(Dataset excerpts)
╭──

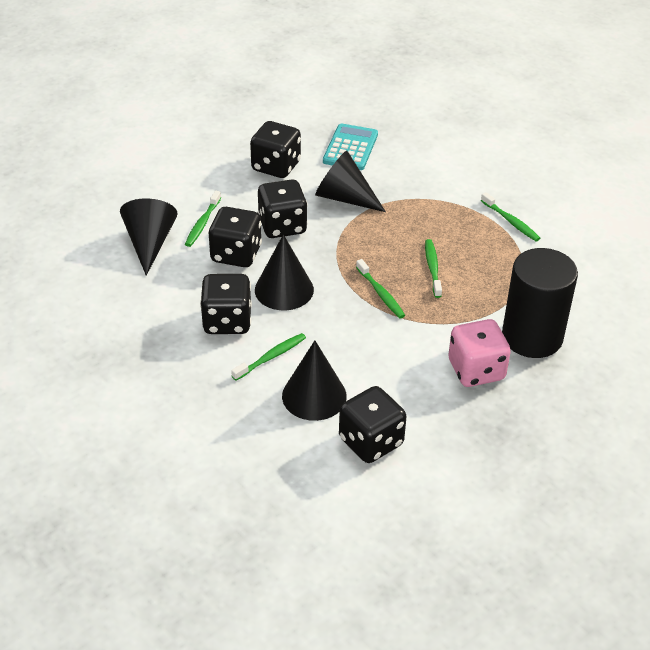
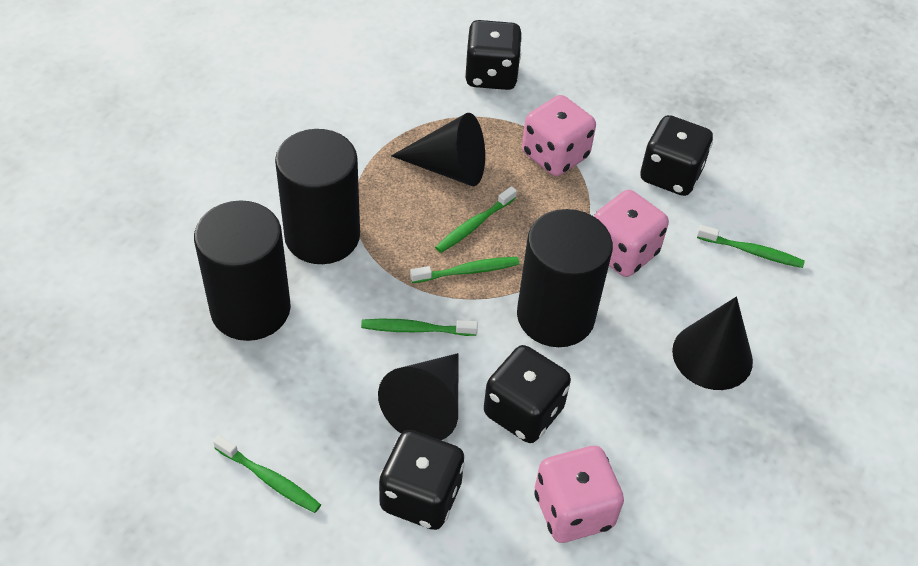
black cone: 4 -> 3
black cylinder: 1 -> 3
black dice: 5 -> 4
pink dice: 1 -> 3
turquoise calculator: 1 -> 0

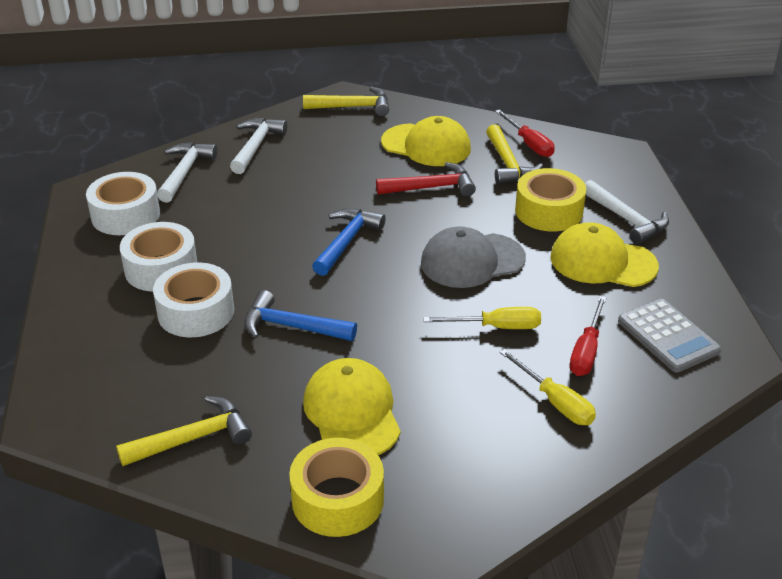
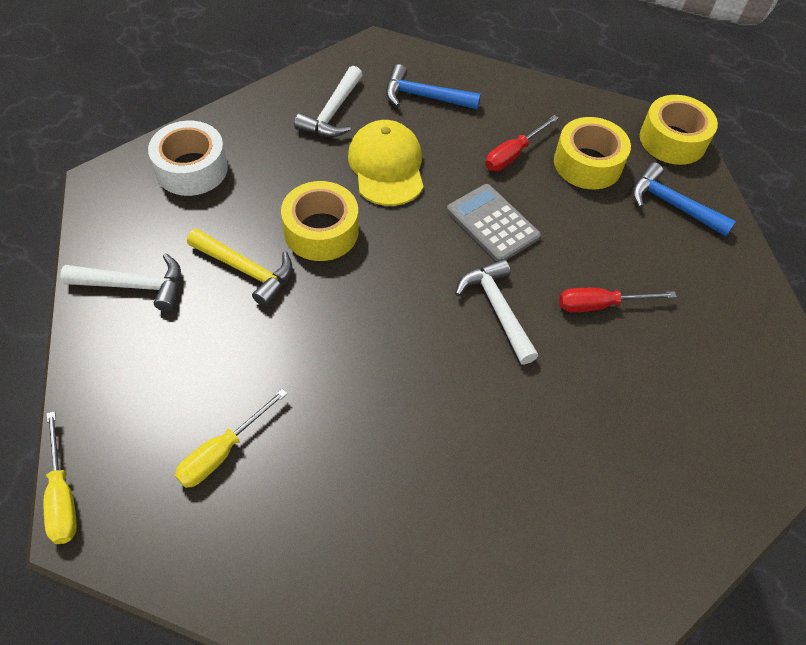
grey cap: 1 -> 0
red hammer: 1 -> 0
white tape: 3 -> 1
yellow cap: 3 -> 1
yellow hammer: 3 -> 1
yellow tape: 2 -> 3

╰──

§ TO DO
When a line among the entries above contains "black", copy it.

§ EXERCISE RESULT
black cone: 4 -> 3
black cylinder: 1 -> 3
black dice: 5 -> 4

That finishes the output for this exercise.